## Rows
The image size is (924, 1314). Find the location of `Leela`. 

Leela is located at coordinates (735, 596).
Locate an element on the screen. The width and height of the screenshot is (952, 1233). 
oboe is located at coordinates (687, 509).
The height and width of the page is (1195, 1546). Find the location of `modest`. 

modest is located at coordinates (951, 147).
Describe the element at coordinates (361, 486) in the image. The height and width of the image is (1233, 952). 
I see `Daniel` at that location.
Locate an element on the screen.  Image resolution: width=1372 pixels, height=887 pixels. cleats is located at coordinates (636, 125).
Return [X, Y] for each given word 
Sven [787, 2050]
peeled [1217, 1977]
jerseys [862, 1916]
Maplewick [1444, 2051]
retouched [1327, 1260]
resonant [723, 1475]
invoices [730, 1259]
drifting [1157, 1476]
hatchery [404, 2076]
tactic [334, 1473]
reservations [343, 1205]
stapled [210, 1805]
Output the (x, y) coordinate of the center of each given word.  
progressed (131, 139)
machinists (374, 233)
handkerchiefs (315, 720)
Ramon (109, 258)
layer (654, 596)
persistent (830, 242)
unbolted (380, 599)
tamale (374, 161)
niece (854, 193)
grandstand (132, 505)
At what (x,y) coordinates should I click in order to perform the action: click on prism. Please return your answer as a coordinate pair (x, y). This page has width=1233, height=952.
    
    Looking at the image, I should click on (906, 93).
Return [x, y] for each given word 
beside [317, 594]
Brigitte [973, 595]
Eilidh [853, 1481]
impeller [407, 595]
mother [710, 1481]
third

## Aim of the task
Please rewrite all of the records above, replacing "given word" with "listed word" everywhere it appears and leaving everything else unchanged.

## Finished task
The image size is (924, 1314). Find the location of `Leela`. 

Leela is located at coordinates (735, 596).
Locate an element on the screen. The width and height of the screenshot is (952, 1233). 
oboe is located at coordinates (687, 509).
The height and width of the page is (1195, 1546). Find the location of `modest`. 

modest is located at coordinates (951, 147).
Describe the element at coordinates (361, 486) in the image. The height and width of the image is (1233, 952). 
I see `Daniel` at that location.
Locate an element on the screen.  Image resolution: width=1372 pixels, height=887 pixels. cleats is located at coordinates (636, 125).
Return [X, Y] for each listed word 
Sven [787, 2050]
peeled [1217, 1977]
jerseys [862, 1916]
Maplewick [1444, 2051]
retouched [1327, 1260]
resonant [723, 1475]
invoices [730, 1259]
drifting [1157, 1476]
hatchery [404, 2076]
tactic [334, 1473]
reservations [343, 1205]
stapled [210, 1805]
Output the (x, y) coordinate of the center of each listed word.  
progressed (131, 139)
machinists (374, 233)
handkerchiefs (315, 720)
Ramon (109, 258)
layer (654, 596)
persistent (830, 242)
unbolted (380, 599)
tamale (374, 161)
niece (854, 193)
grandstand (132, 505)
At what (x,y) coordinates should I click in order to perform the action: click on prism. Please return your answer as a coordinate pair (x, y). This page has width=1233, height=952.
    
    Looking at the image, I should click on (906, 93).
Return [x, y] for each listed word 
beside [317, 594]
Brigitte [973, 595]
Eilidh [853, 1481]
impeller [407, 595]
mother [710, 1481]
third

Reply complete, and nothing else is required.